Direction: Repeat the rows below word for word, starting at the line that contains "unofficial [787, 1262]" and stopping after the line that contains "strudel [906, 623]".

-=-=-=-=-

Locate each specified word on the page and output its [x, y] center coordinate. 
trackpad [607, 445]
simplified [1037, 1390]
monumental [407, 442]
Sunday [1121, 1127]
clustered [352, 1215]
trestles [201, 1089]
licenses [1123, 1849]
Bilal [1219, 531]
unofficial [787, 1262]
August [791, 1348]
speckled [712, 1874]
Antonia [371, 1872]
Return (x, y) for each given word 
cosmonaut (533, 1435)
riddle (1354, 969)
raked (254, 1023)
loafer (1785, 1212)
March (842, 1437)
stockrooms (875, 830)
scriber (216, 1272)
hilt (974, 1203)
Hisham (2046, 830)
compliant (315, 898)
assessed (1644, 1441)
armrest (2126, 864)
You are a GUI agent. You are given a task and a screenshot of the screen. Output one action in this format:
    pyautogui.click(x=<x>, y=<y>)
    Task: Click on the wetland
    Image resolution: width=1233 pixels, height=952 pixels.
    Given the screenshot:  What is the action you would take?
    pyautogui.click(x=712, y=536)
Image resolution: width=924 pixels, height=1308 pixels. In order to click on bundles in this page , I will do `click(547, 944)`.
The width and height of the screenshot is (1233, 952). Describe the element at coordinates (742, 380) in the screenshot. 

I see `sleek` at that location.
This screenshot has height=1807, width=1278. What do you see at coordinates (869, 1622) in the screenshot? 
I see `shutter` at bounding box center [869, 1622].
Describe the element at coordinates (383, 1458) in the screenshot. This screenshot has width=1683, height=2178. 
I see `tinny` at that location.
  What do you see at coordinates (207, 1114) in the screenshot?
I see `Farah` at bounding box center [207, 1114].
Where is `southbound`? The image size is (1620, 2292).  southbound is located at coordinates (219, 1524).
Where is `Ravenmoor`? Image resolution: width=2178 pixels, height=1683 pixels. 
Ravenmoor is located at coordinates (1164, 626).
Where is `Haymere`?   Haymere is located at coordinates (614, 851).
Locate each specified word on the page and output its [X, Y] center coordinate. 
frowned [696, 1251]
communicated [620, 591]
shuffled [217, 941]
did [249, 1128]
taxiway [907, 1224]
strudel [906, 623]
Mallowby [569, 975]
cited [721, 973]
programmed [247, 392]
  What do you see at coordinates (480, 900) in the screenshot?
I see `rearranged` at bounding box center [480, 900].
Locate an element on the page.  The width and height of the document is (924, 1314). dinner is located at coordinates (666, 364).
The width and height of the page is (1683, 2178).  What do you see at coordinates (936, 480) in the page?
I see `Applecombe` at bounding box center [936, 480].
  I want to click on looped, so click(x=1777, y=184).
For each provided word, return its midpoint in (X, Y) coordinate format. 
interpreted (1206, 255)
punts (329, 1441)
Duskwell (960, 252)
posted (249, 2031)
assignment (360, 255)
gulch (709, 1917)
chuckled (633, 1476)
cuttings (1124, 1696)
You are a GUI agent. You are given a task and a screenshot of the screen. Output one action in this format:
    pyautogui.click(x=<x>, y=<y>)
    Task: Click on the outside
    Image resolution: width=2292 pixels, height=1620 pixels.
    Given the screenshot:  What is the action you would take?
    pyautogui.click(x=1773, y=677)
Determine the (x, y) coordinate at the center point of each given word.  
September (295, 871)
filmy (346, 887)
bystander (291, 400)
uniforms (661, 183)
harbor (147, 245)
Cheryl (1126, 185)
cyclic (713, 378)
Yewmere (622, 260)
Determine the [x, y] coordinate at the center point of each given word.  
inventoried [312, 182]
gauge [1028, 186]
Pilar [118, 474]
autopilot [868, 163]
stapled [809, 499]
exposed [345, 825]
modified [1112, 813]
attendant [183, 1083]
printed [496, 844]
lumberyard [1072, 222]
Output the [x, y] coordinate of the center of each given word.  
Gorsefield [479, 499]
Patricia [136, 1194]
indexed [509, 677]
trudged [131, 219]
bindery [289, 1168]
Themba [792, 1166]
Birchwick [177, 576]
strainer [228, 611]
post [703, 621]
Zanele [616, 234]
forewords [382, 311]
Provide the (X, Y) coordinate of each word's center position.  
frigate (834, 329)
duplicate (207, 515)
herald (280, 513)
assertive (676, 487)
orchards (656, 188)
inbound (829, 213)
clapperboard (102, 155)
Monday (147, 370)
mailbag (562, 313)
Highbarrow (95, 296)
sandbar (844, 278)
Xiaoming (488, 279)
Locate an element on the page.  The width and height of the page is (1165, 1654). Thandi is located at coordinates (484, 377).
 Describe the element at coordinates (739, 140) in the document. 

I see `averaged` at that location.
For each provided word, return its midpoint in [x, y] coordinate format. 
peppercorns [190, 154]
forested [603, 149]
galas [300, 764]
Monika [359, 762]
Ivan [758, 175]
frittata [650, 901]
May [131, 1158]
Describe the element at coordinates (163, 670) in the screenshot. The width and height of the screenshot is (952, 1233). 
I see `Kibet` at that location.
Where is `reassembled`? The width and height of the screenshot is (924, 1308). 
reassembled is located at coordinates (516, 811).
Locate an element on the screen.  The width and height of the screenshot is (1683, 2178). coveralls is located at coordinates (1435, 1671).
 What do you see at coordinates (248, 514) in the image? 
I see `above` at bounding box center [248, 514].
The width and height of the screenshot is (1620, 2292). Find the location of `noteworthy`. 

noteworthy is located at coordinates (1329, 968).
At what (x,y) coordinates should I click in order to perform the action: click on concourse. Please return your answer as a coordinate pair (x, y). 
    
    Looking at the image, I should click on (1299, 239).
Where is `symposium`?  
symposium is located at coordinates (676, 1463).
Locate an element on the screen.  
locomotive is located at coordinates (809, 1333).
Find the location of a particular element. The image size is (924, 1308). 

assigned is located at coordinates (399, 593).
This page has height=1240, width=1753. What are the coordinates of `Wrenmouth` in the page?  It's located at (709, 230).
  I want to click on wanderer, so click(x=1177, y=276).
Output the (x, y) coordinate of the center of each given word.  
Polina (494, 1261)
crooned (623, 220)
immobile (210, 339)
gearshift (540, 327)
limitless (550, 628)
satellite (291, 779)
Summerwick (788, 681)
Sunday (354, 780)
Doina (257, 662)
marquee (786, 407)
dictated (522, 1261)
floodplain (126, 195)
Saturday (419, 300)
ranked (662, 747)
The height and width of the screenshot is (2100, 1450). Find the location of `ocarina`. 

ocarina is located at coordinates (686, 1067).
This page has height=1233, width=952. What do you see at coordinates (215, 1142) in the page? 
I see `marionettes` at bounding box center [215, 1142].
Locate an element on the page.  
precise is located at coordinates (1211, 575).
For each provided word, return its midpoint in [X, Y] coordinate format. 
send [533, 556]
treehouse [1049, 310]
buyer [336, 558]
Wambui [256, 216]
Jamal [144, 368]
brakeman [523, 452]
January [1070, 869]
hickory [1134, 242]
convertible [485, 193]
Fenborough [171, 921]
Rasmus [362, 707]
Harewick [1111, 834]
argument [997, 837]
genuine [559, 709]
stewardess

-=-=-=-=-

Task solution:
unofficial [787, 1262]
August [791, 1348]
speckled [712, 1874]
Antonia [371, 1872]
Return (x, y) for each given word 
cosmonaut (533, 1435)
riddle (1354, 969)
raked (254, 1023)
loafer (1785, 1212)
March (842, 1437)
stockrooms (875, 830)
scriber (216, 1272)
hilt (974, 1203)
Hisham (2046, 830)
compliant (315, 898)
assessed (1644, 1441)
armrest (2126, 864)
You are a GUI agent. You are given a task and a screenshot of the screen. Output one action in this format:
    pyautogui.click(x=<x>, y=<y>)
    Task: Click on the wetland
    Image resolution: width=1233 pixels, height=952 pixels.
    Given the screenshot:  What is the action you would take?
    pyautogui.click(x=712, y=536)
Image resolution: width=924 pixels, height=1308 pixels. In order to click on bundles in this page , I will do `click(547, 944)`.
The width and height of the screenshot is (1233, 952). Describe the element at coordinates (742, 380) in the screenshot. 

I see `sleek` at that location.
This screenshot has height=1807, width=1278. What do you see at coordinates (869, 1622) in the screenshot? 
I see `shutter` at bounding box center [869, 1622].
Describe the element at coordinates (383, 1458) in the screenshot. This screenshot has width=1683, height=2178. 
I see `tinny` at that location.
  What do you see at coordinates (207, 1114) in the screenshot?
I see `Farah` at bounding box center [207, 1114].
Where is `southbound`? The image size is (1620, 2292).  southbound is located at coordinates (219, 1524).
Where is `Ravenmoor`? Image resolution: width=2178 pixels, height=1683 pixels. 
Ravenmoor is located at coordinates (1164, 626).
Where is `Haymere`?   Haymere is located at coordinates (614, 851).
Locate each specified word on the page and output its [X, Y] center coordinate. 
frowned [696, 1251]
communicated [620, 591]
shuffled [217, 941]
did [249, 1128]
taxiway [907, 1224]
strudel [906, 623]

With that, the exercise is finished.